• [Requirement]: In the entries below, find the line with "POT3 pin SIG: TX -> A5" and the line with "SD3 pin CS: 4 -> 16"; give again those lines and every line between them, exactly.

• [Supplied records]:

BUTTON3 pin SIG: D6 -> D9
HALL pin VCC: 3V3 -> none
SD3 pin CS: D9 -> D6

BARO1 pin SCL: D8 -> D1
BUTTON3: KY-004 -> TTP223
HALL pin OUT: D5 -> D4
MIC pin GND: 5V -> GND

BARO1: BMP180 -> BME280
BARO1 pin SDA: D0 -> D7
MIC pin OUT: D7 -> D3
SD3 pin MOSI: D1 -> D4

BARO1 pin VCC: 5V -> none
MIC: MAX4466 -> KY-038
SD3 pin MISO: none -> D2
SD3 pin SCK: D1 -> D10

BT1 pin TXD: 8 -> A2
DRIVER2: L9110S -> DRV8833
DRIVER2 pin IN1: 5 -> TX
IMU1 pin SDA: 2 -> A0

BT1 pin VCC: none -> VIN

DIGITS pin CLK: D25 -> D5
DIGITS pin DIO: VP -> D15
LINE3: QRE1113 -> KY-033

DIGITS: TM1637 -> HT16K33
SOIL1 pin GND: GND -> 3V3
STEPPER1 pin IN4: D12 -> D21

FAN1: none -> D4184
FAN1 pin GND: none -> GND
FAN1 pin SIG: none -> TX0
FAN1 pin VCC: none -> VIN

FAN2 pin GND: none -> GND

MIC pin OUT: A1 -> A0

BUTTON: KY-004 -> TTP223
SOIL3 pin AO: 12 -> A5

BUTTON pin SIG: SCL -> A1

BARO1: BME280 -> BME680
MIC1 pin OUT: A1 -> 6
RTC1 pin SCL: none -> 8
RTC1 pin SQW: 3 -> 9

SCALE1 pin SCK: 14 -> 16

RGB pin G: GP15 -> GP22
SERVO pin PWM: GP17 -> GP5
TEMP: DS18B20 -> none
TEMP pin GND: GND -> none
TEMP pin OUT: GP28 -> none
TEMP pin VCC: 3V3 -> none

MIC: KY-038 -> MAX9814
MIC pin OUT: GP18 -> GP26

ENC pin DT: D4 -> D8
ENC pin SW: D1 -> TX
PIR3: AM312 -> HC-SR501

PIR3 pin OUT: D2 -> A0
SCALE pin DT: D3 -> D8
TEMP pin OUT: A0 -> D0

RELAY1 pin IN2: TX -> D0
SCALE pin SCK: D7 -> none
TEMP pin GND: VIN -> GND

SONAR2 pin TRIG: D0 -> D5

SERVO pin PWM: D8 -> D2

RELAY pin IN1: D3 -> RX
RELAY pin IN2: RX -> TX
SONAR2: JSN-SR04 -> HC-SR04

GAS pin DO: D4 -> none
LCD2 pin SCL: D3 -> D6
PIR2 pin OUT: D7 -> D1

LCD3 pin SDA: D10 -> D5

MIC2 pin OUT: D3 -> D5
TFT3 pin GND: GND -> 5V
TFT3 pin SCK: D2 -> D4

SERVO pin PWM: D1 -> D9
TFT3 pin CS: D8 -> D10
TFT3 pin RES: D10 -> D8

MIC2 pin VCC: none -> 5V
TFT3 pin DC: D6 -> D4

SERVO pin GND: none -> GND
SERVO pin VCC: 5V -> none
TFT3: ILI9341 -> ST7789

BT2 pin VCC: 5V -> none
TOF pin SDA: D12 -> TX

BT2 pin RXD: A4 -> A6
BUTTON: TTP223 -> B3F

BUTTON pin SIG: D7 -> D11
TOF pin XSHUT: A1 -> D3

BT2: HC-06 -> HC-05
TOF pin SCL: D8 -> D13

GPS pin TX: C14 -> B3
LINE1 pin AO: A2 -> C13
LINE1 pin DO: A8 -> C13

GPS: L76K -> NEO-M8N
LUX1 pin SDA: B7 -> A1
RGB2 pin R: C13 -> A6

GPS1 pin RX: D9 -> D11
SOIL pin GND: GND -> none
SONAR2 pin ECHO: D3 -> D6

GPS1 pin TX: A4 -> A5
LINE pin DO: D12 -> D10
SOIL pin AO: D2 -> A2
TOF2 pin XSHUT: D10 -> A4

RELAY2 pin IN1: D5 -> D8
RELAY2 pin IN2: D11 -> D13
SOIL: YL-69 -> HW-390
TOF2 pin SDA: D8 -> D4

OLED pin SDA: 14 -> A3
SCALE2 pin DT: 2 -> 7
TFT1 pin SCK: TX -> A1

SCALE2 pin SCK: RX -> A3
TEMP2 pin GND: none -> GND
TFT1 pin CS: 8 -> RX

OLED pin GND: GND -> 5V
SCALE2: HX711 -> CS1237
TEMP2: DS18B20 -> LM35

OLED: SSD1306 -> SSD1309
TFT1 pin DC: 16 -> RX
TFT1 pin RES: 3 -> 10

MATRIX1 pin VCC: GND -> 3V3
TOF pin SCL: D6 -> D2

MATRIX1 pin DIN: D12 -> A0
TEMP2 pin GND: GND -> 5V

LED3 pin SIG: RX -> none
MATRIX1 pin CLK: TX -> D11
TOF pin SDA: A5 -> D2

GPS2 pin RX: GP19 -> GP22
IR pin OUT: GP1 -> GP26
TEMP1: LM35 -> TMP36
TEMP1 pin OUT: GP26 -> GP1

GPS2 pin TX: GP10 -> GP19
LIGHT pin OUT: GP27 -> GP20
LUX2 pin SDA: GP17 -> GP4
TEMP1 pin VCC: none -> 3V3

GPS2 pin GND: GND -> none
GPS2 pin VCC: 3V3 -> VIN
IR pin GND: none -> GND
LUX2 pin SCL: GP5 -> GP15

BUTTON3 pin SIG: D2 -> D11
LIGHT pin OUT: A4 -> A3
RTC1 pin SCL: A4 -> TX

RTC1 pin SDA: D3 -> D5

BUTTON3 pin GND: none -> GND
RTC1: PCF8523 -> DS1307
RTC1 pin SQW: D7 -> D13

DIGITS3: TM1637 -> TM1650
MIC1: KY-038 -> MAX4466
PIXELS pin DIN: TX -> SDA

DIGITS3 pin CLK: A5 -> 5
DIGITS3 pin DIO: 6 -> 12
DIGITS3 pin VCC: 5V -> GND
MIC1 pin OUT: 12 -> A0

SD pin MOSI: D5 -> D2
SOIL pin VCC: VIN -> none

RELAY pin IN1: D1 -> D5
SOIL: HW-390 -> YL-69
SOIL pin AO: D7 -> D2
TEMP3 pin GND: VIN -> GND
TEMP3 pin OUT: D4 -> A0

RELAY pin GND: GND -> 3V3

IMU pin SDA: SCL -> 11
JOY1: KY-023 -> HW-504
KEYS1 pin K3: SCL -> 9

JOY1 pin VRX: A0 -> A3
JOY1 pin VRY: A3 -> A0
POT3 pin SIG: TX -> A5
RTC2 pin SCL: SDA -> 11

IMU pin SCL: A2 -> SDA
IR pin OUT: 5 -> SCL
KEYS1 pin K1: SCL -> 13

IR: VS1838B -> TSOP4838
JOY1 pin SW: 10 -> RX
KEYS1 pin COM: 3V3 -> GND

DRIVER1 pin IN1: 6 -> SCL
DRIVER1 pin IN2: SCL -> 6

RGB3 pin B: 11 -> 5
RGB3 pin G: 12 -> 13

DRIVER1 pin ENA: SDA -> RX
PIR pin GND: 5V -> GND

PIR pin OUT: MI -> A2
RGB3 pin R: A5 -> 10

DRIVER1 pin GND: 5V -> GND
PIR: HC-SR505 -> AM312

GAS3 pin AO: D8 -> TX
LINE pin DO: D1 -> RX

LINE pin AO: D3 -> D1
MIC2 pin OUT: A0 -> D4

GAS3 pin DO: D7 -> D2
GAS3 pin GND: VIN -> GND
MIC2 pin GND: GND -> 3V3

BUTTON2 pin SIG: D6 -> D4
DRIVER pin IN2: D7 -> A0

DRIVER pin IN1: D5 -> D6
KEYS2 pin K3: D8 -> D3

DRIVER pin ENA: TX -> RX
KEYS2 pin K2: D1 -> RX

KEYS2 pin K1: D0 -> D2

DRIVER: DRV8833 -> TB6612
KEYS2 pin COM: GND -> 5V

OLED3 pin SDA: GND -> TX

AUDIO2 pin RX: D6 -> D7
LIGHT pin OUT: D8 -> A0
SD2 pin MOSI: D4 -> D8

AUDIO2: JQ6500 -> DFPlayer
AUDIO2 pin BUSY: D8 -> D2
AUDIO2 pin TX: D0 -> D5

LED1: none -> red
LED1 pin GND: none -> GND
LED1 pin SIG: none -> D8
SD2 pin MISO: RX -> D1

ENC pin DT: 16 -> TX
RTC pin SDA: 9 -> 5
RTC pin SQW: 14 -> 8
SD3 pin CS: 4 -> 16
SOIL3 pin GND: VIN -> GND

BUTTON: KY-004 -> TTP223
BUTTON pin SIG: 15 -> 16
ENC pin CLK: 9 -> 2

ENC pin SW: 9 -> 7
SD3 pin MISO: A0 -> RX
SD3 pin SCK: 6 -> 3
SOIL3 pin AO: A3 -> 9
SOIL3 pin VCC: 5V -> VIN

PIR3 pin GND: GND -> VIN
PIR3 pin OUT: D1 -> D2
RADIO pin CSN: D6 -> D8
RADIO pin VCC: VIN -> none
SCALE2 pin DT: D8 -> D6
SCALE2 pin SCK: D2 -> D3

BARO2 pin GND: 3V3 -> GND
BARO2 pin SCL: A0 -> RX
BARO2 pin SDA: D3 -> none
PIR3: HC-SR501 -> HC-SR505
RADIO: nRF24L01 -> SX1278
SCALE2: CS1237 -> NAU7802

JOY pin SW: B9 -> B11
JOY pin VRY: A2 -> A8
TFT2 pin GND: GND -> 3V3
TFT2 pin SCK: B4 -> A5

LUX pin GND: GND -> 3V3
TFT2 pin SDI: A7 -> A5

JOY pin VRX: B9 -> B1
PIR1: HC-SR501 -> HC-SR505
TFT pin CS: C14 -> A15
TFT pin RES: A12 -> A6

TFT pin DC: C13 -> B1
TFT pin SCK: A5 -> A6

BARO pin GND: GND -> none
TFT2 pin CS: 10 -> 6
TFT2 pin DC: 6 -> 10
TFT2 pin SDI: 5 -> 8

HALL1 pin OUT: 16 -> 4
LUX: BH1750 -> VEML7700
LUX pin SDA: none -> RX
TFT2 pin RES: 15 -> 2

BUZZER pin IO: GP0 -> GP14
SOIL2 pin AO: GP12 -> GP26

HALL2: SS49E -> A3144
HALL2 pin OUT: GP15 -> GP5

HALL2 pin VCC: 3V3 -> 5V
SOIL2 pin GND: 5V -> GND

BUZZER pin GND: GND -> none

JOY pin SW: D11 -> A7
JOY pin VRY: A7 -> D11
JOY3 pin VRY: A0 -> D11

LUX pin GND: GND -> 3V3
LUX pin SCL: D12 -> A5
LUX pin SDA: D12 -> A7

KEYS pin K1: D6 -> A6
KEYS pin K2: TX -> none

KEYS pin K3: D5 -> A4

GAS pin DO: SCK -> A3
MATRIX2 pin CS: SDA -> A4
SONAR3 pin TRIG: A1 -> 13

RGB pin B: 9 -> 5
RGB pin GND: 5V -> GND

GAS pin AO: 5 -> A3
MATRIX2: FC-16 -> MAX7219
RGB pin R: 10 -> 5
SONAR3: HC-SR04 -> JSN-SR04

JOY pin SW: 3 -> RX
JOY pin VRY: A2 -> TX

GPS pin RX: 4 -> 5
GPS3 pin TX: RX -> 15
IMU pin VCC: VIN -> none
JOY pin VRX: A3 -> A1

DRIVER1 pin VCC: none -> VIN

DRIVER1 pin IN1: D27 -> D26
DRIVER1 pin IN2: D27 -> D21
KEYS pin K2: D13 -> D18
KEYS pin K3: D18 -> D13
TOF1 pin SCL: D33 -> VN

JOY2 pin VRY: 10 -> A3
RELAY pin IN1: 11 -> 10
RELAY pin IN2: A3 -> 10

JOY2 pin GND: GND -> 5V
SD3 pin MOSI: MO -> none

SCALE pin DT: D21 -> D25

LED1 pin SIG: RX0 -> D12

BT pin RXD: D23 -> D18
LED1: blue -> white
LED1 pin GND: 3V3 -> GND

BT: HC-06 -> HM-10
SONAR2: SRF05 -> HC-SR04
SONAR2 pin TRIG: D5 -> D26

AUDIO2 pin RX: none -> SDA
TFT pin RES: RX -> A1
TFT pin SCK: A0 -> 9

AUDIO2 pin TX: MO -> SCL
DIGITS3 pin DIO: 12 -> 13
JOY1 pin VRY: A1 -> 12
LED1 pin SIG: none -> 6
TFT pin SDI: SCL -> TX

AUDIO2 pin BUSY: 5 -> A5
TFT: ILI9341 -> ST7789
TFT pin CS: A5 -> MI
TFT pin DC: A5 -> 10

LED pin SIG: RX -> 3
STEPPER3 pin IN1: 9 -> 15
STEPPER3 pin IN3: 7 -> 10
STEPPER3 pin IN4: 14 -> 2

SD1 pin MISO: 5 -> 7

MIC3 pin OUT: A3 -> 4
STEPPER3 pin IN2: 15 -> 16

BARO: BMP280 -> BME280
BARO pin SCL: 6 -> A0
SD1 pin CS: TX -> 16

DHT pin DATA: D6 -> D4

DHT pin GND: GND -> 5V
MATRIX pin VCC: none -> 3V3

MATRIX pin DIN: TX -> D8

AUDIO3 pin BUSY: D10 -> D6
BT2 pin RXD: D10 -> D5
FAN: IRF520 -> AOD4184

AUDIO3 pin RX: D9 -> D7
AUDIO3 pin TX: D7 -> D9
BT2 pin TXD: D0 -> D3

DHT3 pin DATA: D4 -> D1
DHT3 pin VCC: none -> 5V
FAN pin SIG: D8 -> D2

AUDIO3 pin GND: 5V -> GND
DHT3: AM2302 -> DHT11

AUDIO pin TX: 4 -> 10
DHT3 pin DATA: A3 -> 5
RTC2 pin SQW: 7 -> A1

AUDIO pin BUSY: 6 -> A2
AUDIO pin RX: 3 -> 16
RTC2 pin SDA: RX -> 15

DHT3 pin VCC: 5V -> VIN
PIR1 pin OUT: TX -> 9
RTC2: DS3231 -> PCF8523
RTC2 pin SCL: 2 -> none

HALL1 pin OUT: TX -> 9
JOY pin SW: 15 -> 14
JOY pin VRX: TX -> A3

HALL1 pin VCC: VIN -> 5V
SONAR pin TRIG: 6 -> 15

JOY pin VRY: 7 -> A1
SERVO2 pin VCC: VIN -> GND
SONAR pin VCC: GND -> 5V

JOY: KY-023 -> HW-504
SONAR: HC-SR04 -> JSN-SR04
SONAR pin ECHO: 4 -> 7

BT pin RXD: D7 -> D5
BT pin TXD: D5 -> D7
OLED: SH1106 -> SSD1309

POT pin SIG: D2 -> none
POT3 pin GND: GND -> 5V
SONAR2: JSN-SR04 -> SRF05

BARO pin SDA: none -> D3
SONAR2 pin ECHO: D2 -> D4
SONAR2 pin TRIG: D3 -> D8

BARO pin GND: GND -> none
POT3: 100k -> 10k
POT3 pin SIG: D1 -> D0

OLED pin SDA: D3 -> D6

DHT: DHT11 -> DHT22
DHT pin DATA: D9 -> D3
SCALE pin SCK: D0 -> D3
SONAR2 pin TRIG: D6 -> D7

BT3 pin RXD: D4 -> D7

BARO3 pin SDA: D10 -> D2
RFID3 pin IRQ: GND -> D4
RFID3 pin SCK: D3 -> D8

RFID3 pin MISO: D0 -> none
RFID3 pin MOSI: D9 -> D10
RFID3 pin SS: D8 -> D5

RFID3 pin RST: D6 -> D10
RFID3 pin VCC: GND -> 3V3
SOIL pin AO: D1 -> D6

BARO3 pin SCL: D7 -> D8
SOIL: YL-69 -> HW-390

• [Written answer]:
POT3 pin SIG: TX -> A5
RTC2 pin SCL: SDA -> 11

IMU pin SCL: A2 -> SDA
IR pin OUT: 5 -> SCL
KEYS1 pin K1: SCL -> 13

IR: VS1838B -> TSOP4838
JOY1 pin SW: 10 -> RX
KEYS1 pin COM: 3V3 -> GND

DRIVER1 pin IN1: 6 -> SCL
DRIVER1 pin IN2: SCL -> 6

RGB3 pin B: 11 -> 5
RGB3 pin G: 12 -> 13

DRIVER1 pin ENA: SDA -> RX
PIR pin GND: 5V -> GND

PIR pin OUT: MI -> A2
RGB3 pin R: A5 -> 10

DRIVER1 pin GND: 5V -> GND
PIR: HC-SR505 -> AM312

GAS3 pin AO: D8 -> TX
LINE pin DO: D1 -> RX

LINE pin AO: D3 -> D1
MIC2 pin OUT: A0 -> D4

GAS3 pin DO: D7 -> D2
GAS3 pin GND: VIN -> GND
MIC2 pin GND: GND -> 3V3

BUTTON2 pin SIG: D6 -> D4
DRIVER pin IN2: D7 -> A0

DRIVER pin IN1: D5 -> D6
KEYS2 pin K3: D8 -> D3

DRIVER pin ENA: TX -> RX
KEYS2 pin K2: D1 -> RX

KEYS2 pin K1: D0 -> D2

DRIVER: DRV8833 -> TB6612
KEYS2 pin COM: GND -> 5V

OLED3 pin SDA: GND -> TX

AUDIO2 pin RX: D6 -> D7
LIGHT pin OUT: D8 -> A0
SD2 pin MOSI: D4 -> D8

AUDIO2: JQ6500 -> DFPlayer
AUDIO2 pin BUSY: D8 -> D2
AUDIO2 pin TX: D0 -> D5

LED1: none -> red
LED1 pin GND: none -> GND
LED1 pin SIG: none -> D8
SD2 pin MISO: RX -> D1

ENC pin DT: 16 -> TX
RTC pin SDA: 9 -> 5
RTC pin SQW: 14 -> 8
SD3 pin CS: 4 -> 16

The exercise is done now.